Your assignment
Give back only the lines from the one with "(430, 266) = (443, 314): white" through the last line of the data, exactly as they appear.

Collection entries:

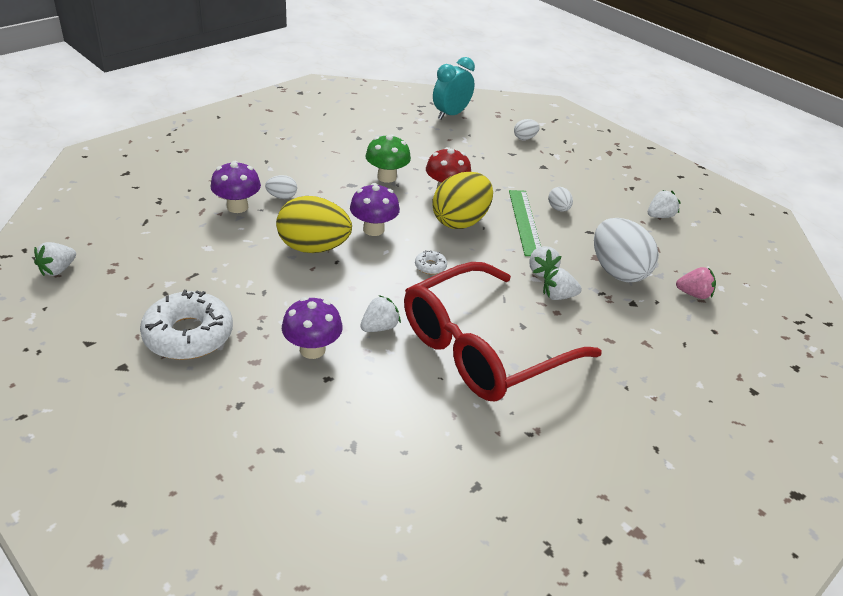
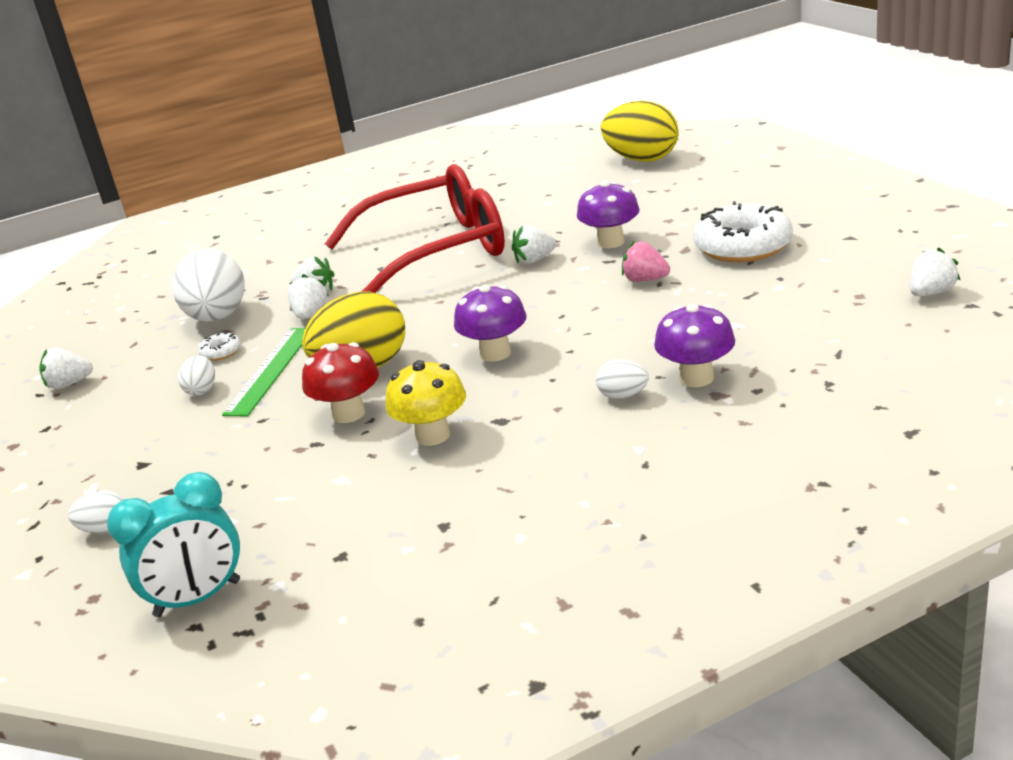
camera: 155 degrees left, 10 degrees down
(313, 248) = (588, 328): yellow egg -> yellow egg (642, 159)
(387, 177) = (433, 435): green mushroom -> yellow mushroom
(430, 266) = (443, 314): white donut -> white donut (221, 352)
(693, 294) = (161, 300): pink strawberry -> pink strawberry (645, 280)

Reply
(430, 266) = (443, 314): white donut -> white donut (221, 352)
(693, 294) = (161, 300): pink strawberry -> pink strawberry (645, 280)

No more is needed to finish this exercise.